[Recorded data — start]

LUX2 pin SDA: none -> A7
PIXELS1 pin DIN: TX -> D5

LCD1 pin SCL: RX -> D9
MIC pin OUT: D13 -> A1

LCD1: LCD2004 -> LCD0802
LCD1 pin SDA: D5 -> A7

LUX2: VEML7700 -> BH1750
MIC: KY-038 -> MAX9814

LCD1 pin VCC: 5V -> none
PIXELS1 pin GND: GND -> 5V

[Recorded data — finish]

*Your objective*: A single number is required: the count of lines in the data that contain the string "none".

*Answer area*: 2